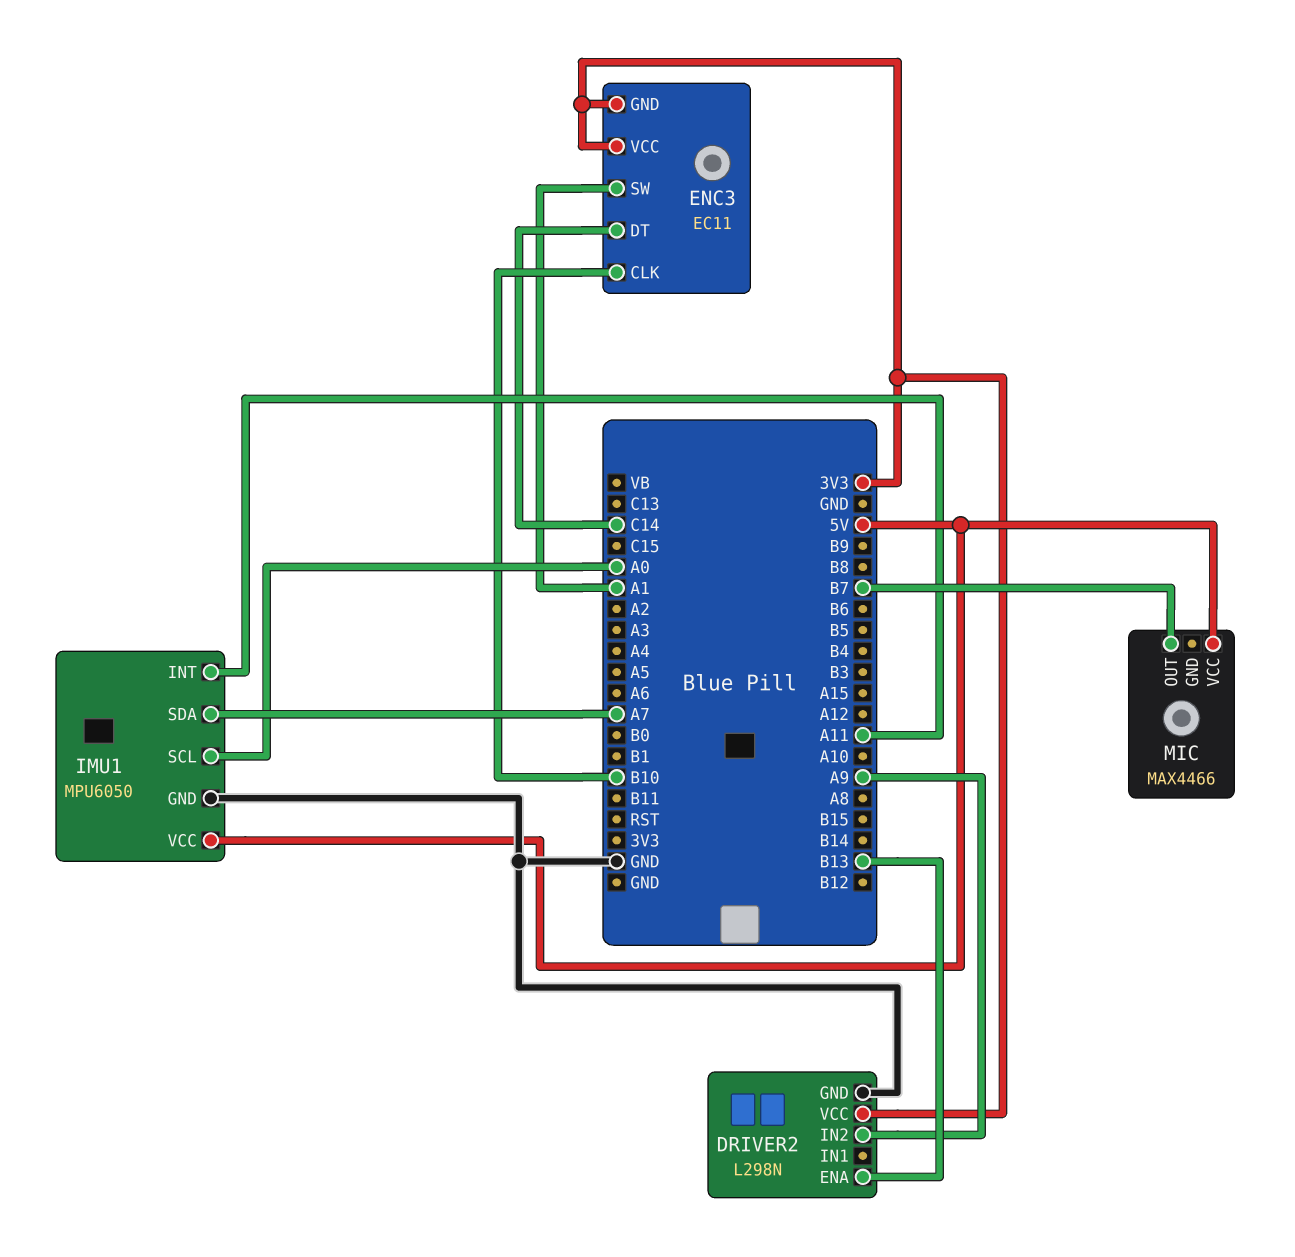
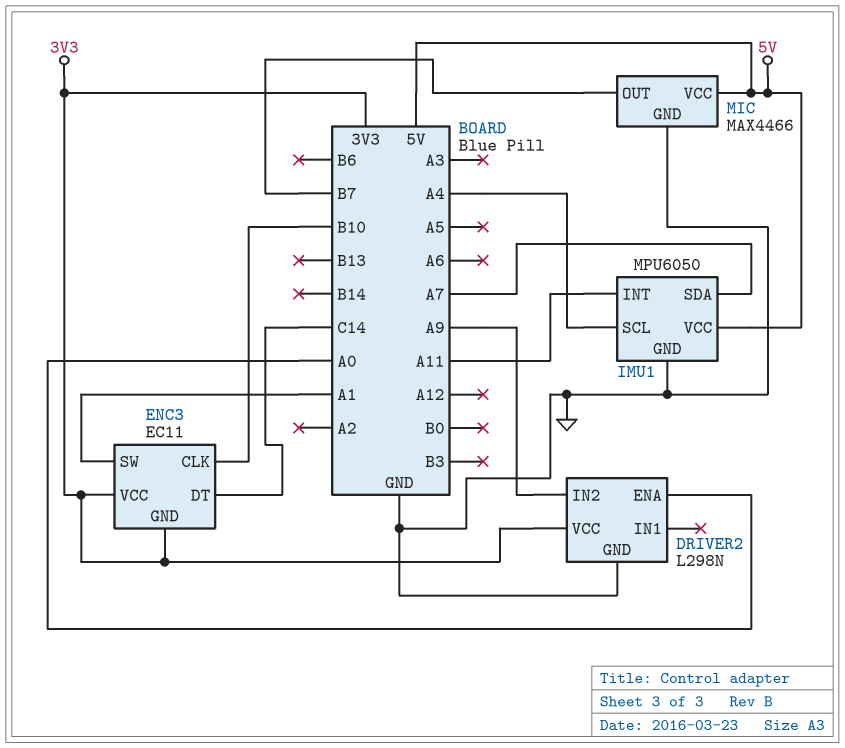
DRIVER2 pin ENA: B13 -> A0
IMU1 pin SCL: A0 -> A4
MIC pin GND: none -> GND

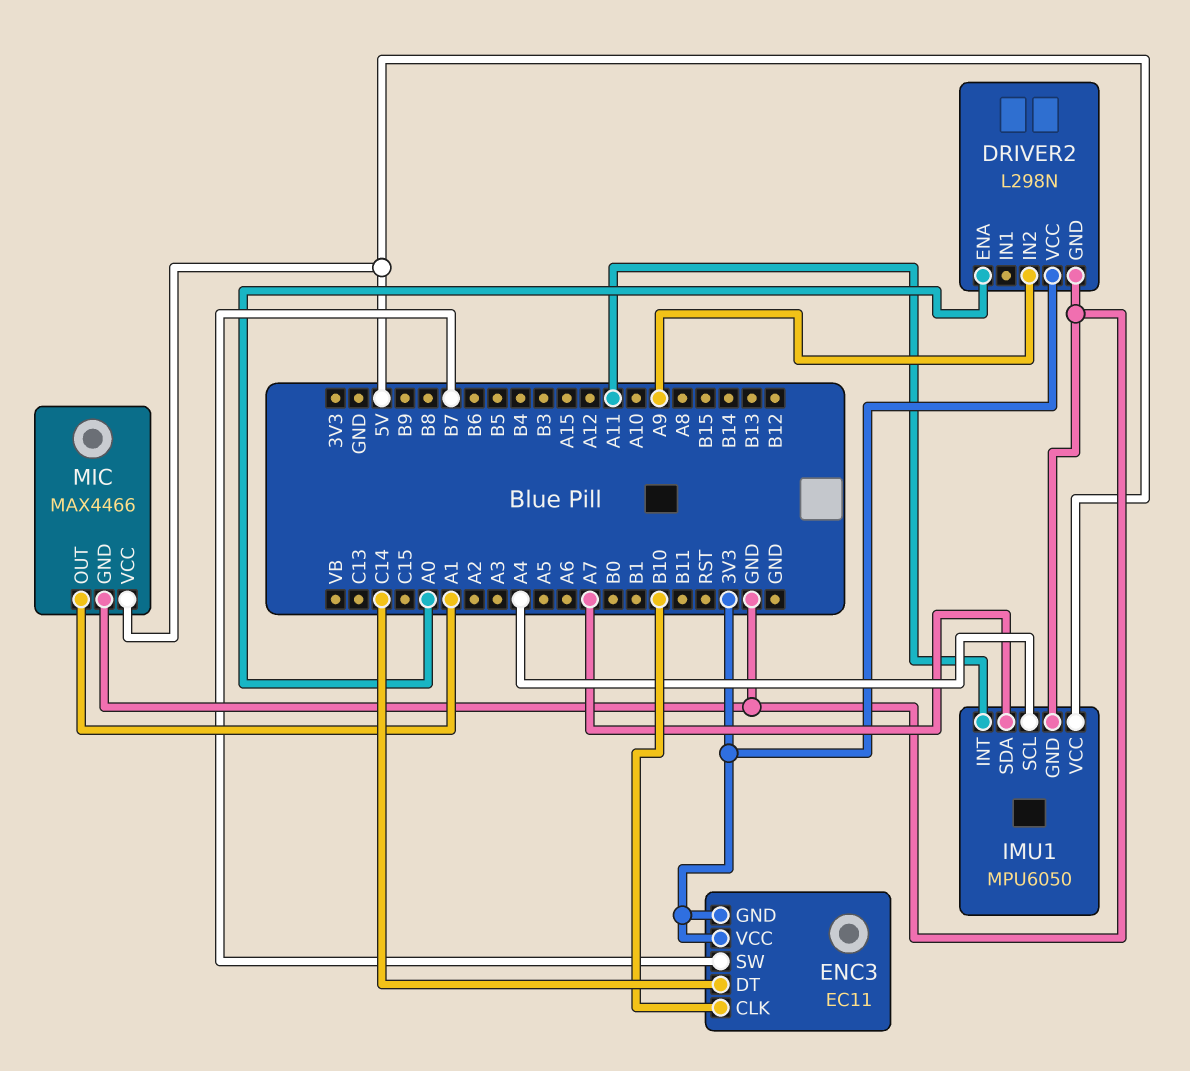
ENC3 pin SW: A1 -> B7
MIC pin OUT: B7 -> A1

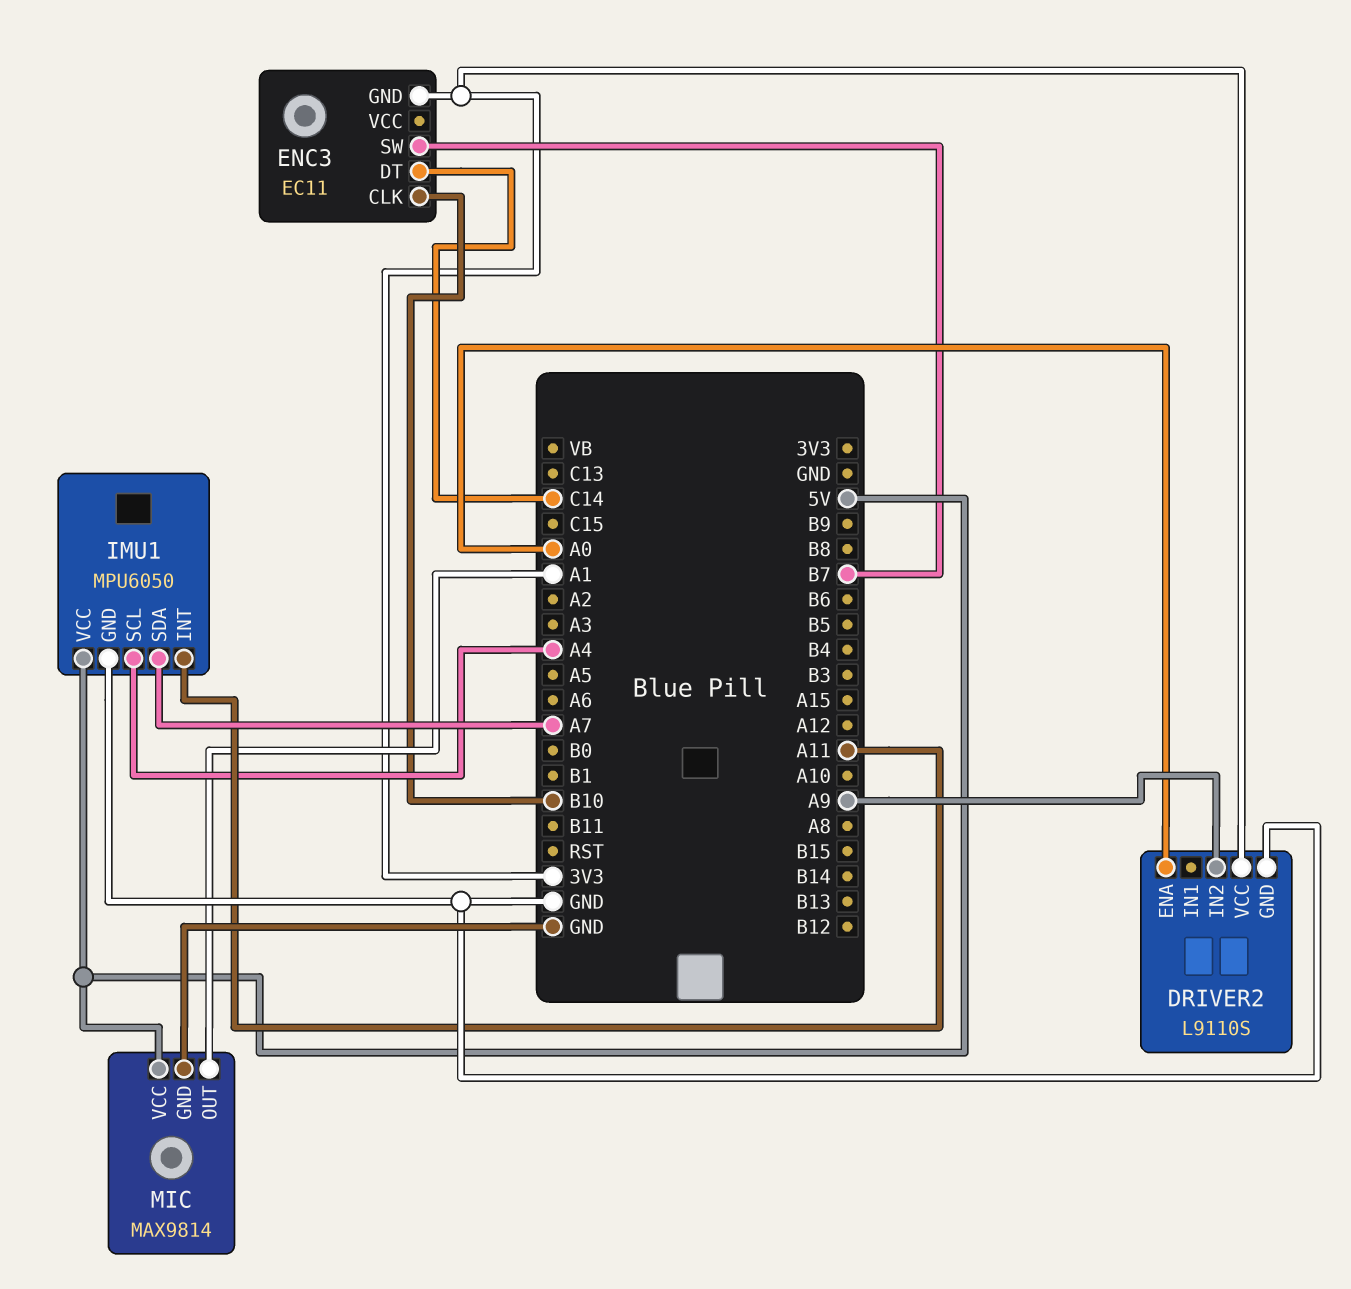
DRIVER2: L298N -> L9110S
ENC3 pin VCC: 3V3 -> none
MIC: MAX4466 -> MAX9814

________________

» Work item
Copy out all of the material exactly as written, without its pictures.

» Expected output
DRIVER2 pin ENA: B13 -> A0
IMU1 pin SCL: A0 -> A4
MIC pin GND: none -> GND

ENC3 pin SW: A1 -> B7
MIC pin OUT: B7 -> A1

DRIVER2: L298N -> L9110S
ENC3 pin VCC: 3V3 -> none
MIC: MAX4466 -> MAX9814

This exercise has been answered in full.